### Work order
The reply must repeat each entry exactly and contain no pictures.

(Entries taken from a collection)
================

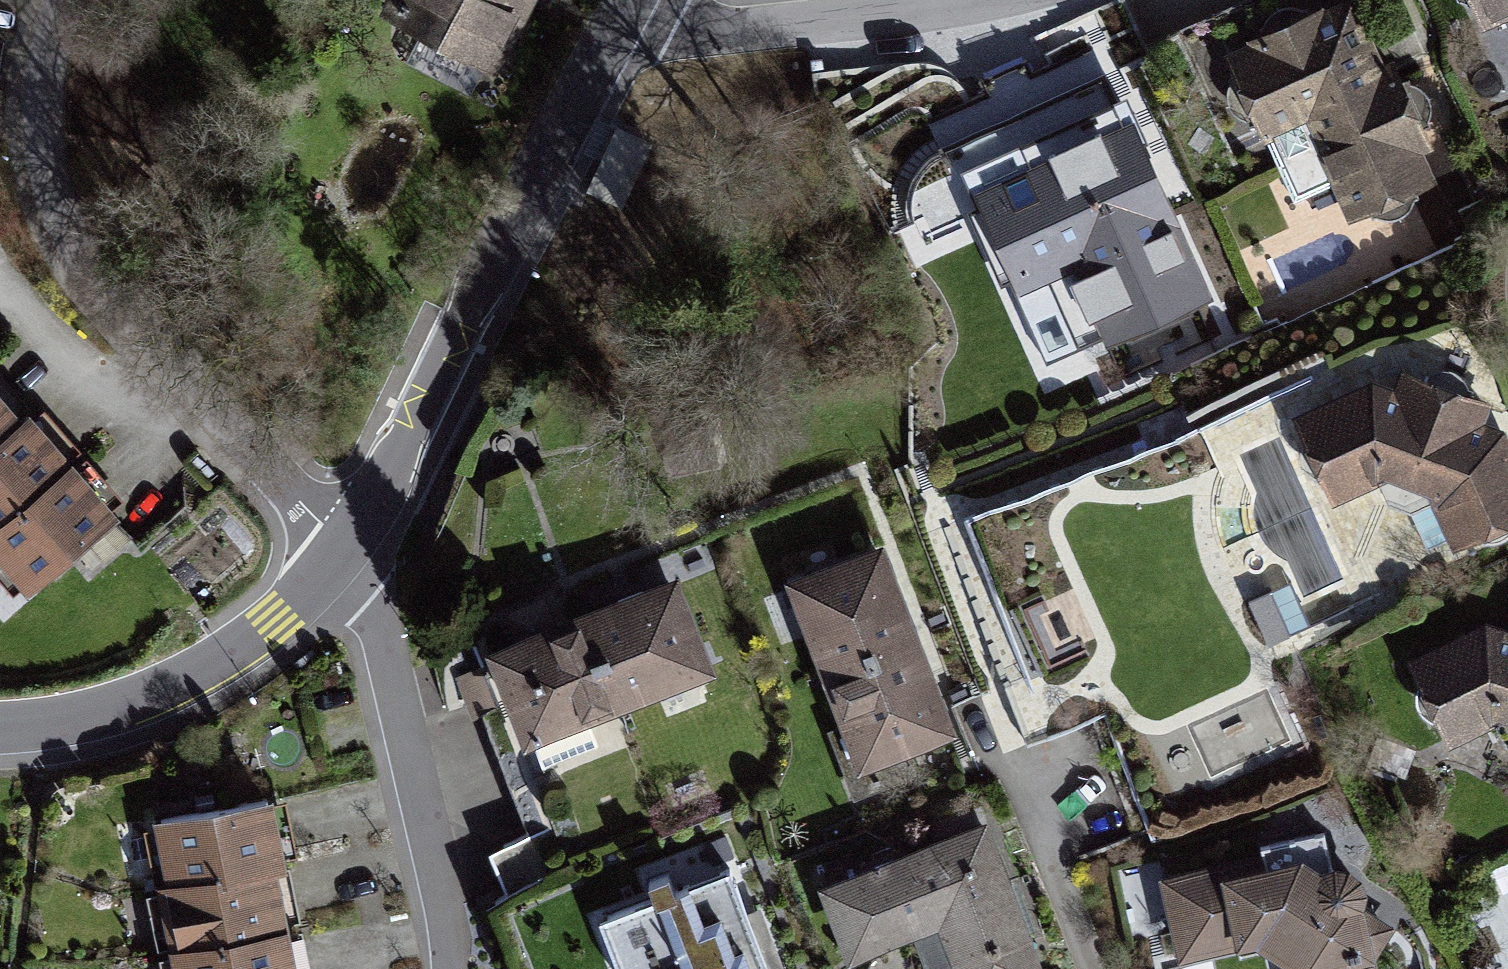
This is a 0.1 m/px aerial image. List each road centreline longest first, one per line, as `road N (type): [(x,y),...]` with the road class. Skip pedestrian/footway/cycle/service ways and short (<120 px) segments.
road 1 (residential): [(60,0),(49,19),(40,174),(66,229),(93,276),(350,546)]
road 2 (residential): [(350,546),(625,0)]
road 3 (residential): [(350,546),(390,668),(446,968)]
road 4 (residential): [(0,721),(145,699),(285,621),(350,546)]
road 5 (residential): [(636,0),(758,32),(1034,0)]

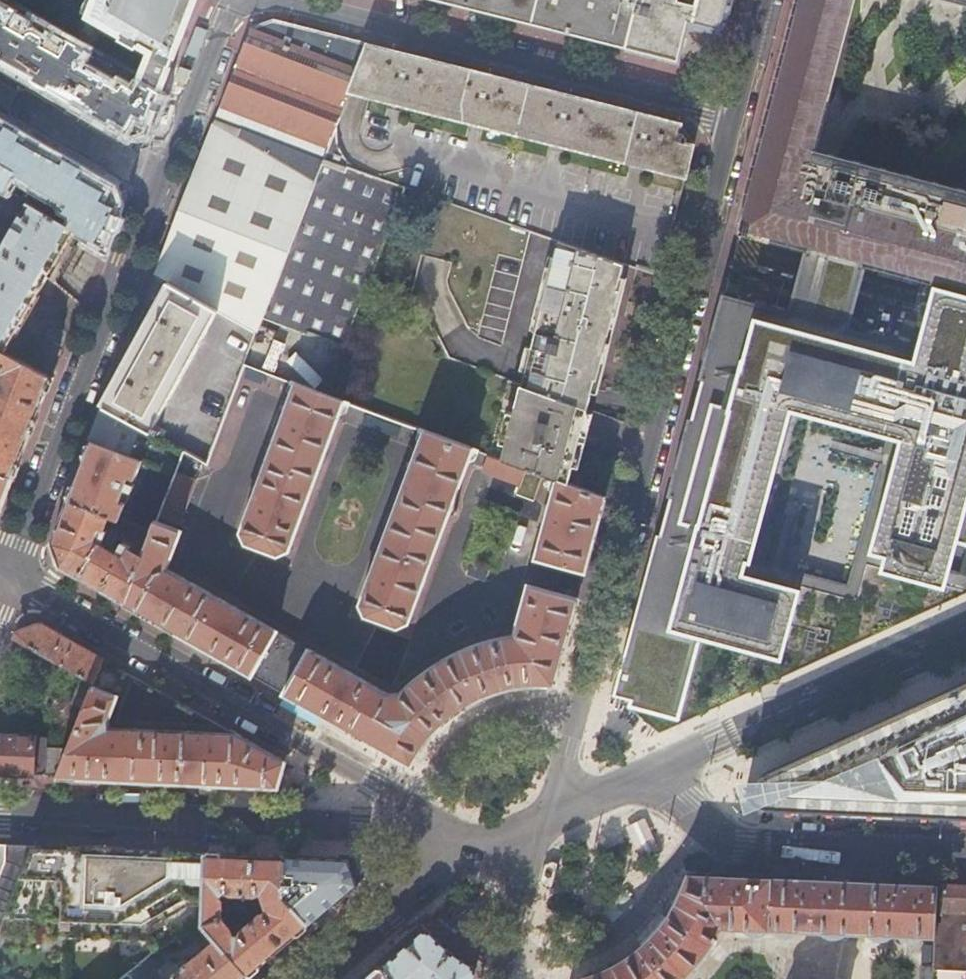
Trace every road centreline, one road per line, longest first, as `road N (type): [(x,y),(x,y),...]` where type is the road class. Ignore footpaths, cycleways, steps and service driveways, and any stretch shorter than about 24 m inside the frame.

================

### Answer to this exercise
This is a 0.1 m/px aerial image. List each road centreline longest first, one per line, as `road N (type): [(x,y),...]` with the road class. Skip pedestrian/footway/cycle/service ways and short (<120 px) segments.
road 1 (residential): [(60,0),(49,19),(40,174),(66,229),(93,276),(350,546)]
road 2 (residential): [(350,546),(625,0)]
road 3 (residential): [(350,546),(390,668),(446,968)]
road 4 (residential): [(0,721),(145,699),(285,621),(350,546)]
road 5 (residential): [(636,0),(758,32),(1034,0)]

Trace every road centreline, one road per line, longest first, as `road N (type): [(x,y),(x,y),...]` where type is the road class. Ignore footpaths, cycleways, steps and service driveways, and any stretch shorter than about 24 m inside the frame.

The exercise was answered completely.